WORK INSTRUCTIONS:
Retype each entry below precisely as it reads.

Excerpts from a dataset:
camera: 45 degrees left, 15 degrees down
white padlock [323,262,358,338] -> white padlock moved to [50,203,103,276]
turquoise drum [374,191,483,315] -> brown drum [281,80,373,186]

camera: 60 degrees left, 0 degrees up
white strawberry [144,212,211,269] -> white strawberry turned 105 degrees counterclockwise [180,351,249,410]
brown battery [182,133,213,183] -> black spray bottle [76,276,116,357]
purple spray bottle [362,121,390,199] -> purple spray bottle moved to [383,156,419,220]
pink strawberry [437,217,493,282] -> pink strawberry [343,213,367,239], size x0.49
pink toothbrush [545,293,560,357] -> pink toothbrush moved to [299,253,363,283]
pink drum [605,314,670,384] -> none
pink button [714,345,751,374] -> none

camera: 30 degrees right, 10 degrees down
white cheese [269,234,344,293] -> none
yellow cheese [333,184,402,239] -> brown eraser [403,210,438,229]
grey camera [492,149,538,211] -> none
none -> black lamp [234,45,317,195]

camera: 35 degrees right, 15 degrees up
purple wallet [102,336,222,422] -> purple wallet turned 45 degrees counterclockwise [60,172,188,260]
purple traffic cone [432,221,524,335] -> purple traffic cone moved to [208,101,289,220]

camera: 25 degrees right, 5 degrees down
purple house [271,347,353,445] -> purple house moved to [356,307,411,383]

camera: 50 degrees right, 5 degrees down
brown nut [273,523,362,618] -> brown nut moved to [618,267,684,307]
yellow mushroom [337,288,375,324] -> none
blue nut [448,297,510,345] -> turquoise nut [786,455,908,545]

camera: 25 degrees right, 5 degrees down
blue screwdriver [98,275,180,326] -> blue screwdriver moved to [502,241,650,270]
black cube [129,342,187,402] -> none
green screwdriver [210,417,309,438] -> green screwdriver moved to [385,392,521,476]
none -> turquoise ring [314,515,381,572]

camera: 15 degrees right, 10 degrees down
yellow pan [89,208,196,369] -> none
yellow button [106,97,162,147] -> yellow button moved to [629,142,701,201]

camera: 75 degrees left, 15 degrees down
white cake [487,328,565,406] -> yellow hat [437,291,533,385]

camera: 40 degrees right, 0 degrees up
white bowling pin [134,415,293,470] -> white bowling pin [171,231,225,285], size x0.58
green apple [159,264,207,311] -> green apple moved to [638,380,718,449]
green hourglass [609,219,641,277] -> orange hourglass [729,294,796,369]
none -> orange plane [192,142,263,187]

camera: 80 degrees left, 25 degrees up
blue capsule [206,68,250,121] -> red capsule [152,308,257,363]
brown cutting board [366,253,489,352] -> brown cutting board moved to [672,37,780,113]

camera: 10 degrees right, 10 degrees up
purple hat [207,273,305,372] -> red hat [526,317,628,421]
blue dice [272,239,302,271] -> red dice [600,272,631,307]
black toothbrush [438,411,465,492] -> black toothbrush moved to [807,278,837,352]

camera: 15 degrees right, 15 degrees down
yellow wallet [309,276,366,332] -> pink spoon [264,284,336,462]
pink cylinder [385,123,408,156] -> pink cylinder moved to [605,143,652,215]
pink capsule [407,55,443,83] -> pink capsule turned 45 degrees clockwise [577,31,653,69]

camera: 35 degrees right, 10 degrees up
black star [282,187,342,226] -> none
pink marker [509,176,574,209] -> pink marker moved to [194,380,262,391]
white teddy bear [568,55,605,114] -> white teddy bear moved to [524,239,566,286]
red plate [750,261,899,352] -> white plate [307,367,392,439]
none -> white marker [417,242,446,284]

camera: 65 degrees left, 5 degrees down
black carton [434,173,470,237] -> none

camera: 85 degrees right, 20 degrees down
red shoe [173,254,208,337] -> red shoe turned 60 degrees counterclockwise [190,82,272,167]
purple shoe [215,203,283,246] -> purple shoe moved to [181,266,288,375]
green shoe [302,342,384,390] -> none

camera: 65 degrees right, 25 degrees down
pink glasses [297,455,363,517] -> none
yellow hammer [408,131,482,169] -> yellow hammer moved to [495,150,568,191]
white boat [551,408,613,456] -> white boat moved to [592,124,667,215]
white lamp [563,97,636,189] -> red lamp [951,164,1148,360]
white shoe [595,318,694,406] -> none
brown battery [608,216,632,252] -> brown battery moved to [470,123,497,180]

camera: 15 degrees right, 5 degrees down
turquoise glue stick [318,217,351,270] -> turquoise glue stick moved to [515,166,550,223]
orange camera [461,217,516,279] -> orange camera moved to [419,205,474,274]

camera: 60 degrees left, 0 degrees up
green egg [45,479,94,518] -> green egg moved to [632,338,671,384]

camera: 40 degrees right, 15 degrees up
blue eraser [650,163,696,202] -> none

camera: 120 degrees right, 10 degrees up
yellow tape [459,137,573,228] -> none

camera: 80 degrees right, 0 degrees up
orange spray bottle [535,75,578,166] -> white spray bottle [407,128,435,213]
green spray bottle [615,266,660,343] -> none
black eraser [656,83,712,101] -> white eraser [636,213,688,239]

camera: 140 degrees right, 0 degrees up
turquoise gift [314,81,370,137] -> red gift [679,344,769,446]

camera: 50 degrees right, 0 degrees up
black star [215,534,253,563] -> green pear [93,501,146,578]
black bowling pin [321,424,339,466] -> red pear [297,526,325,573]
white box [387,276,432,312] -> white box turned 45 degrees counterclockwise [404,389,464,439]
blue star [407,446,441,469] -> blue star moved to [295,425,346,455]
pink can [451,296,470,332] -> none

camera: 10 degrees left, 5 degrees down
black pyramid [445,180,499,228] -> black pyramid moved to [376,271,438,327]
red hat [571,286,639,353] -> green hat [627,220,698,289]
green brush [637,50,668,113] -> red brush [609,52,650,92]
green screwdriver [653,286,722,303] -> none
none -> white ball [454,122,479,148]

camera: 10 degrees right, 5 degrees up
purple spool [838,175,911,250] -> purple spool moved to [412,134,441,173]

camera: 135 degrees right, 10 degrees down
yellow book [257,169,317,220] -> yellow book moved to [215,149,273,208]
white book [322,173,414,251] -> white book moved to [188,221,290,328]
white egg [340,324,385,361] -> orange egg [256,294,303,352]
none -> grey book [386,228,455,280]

RESULT:
camera: 45 degrees left, 15 degrees down
white padlock [323,262,358,338] -> white padlock moved to [50,203,103,276]
turquoise drum [374,191,483,315] -> brown drum [281,80,373,186]

camera: 60 degrees left, 0 degrees up
white strawberry [144,212,211,269] -> white strawberry turned 105 degrees counterclockwise [180,351,249,410]
brown battery [182,133,213,183] -> black spray bottle [76,276,116,357]
purple spray bottle [362,121,390,199] -> purple spray bottle moved to [383,156,419,220]
pink strawberry [437,217,493,282] -> pink strawberry [343,213,367,239], size x0.49
pink toothbrush [545,293,560,357] -> pink toothbrush moved to [299,253,363,283]
pink drum [605,314,670,384] -> none
pink button [714,345,751,374] -> none

camera: 30 degrees right, 10 degrees down
white cheese [269,234,344,293] -> none
yellow cheese [333,184,402,239] -> brown eraser [403,210,438,229]
grey camera [492,149,538,211] -> none
none -> black lamp [234,45,317,195]

camera: 35 degrees right, 15 degrees up
purple wallet [102,336,222,422] -> purple wallet turned 45 degrees counterclockwise [60,172,188,260]
purple traffic cone [432,221,524,335] -> purple traffic cone moved to [208,101,289,220]

camera: 25 degrees right, 5 degrees down
purple house [271,347,353,445] -> purple house moved to [356,307,411,383]

camera: 50 degrees right, 5 degrees down
brown nut [273,523,362,618] -> brown nut moved to [618,267,684,307]
yellow mushroom [337,288,375,324] -> none
blue nut [448,297,510,345] -> turquoise nut [786,455,908,545]

camera: 25 degrees right, 5 degrees down
blue screwdriver [98,275,180,326] -> blue screwdriver moved to [502,241,650,270]
black cube [129,342,187,402] -> none
green screwdriver [210,417,309,438] -> green screwdriver moved to [385,392,521,476]
none -> turquoise ring [314,515,381,572]

camera: 15 degrees right, 10 degrees down
yellow pan [89,208,196,369] -> none
yellow button [106,97,162,147] -> yellow button moved to [629,142,701,201]

camera: 75 degrees left, 15 degrees down
white cake [487,328,565,406] -> yellow hat [437,291,533,385]

camera: 40 degrees right, 0 degrees up
white bowling pin [134,415,293,470] -> white bowling pin [171,231,225,285], size x0.58
green apple [159,264,207,311] -> green apple moved to [638,380,718,449]
green hourglass [609,219,641,277] -> orange hourglass [729,294,796,369]
none -> orange plane [192,142,263,187]

camera: 80 degrees left, 25 degrees up
blue capsule [206,68,250,121] -> red capsule [152,308,257,363]
brown cutting board [366,253,489,352] -> brown cutting board moved to [672,37,780,113]

camera: 10 degrees right, 10 degrees up
purple hat [207,273,305,372] -> red hat [526,317,628,421]
blue dice [272,239,302,271] -> red dice [600,272,631,307]
black toothbrush [438,411,465,492] -> black toothbrush moved to [807,278,837,352]

camera: 15 degrees right, 15 degrees down
yellow wallet [309,276,366,332] -> pink spoon [264,284,336,462]
pink cylinder [385,123,408,156] -> pink cylinder moved to [605,143,652,215]
pink capsule [407,55,443,83] -> pink capsule turned 45 degrees clockwise [577,31,653,69]

camera: 35 degrees right, 10 degrees up
black star [282,187,342,226] -> none
pink marker [509,176,574,209] -> pink marker moved to [194,380,262,391]
white teddy bear [568,55,605,114] -> white teddy bear moved to [524,239,566,286]
red plate [750,261,899,352] -> white plate [307,367,392,439]
none -> white marker [417,242,446,284]

camera: 65 degrees left, 5 degrees down
black carton [434,173,470,237] -> none

camera: 85 degrees right, 20 degrees down
red shoe [173,254,208,337] -> red shoe turned 60 degrees counterclockwise [190,82,272,167]
purple shoe [215,203,283,246] -> purple shoe moved to [181,266,288,375]
green shoe [302,342,384,390] -> none

camera: 65 degrees right, 25 degrees down
pink glasses [297,455,363,517] -> none
yellow hammer [408,131,482,169] -> yellow hammer moved to [495,150,568,191]
white boat [551,408,613,456] -> white boat moved to [592,124,667,215]
white lamp [563,97,636,189] -> red lamp [951,164,1148,360]
white shoe [595,318,694,406] -> none
brown battery [608,216,632,252] -> brown battery moved to [470,123,497,180]

camera: 15 degrees right, 5 degrees down
turquoise glue stick [318,217,351,270] -> turquoise glue stick moved to [515,166,550,223]
orange camera [461,217,516,279] -> orange camera moved to [419,205,474,274]

camera: 60 degrees left, 0 degrees up
green egg [45,479,94,518] -> green egg moved to [632,338,671,384]

camera: 40 degrees right, 15 degrees up
blue eraser [650,163,696,202] -> none

camera: 120 degrees right, 10 degrees up
yellow tape [459,137,573,228] -> none

camera: 80 degrees right, 0 degrees up
orange spray bottle [535,75,578,166] -> white spray bottle [407,128,435,213]
green spray bottle [615,266,660,343] -> none
black eraser [656,83,712,101] -> white eraser [636,213,688,239]

camera: 140 degrees right, 0 degrees up
turquoise gift [314,81,370,137] -> red gift [679,344,769,446]

camera: 50 degrees right, 0 degrees up
black star [215,534,253,563] -> green pear [93,501,146,578]
black bowling pin [321,424,339,466] -> red pear [297,526,325,573]
white box [387,276,432,312] -> white box turned 45 degrees counterclockwise [404,389,464,439]
blue star [407,446,441,469] -> blue star moved to [295,425,346,455]
pink can [451,296,470,332] -> none

camera: 10 degrees left, 5 degrees down
black pyramid [445,180,499,228] -> black pyramid moved to [376,271,438,327]
red hat [571,286,639,353] -> green hat [627,220,698,289]
green brush [637,50,668,113] -> red brush [609,52,650,92]
green screwdriver [653,286,722,303] -> none
none -> white ball [454,122,479,148]

camera: 10 degrees right, 5 degrees up
purple spool [838,175,911,250] -> purple spool moved to [412,134,441,173]

camera: 135 degrees right, 10 degrees down
yellow book [257,169,317,220] -> yellow book moved to [215,149,273,208]
white book [322,173,414,251] -> white book moved to [188,221,290,328]
white egg [340,324,385,361] -> orange egg [256,294,303,352]
none -> grey book [386,228,455,280]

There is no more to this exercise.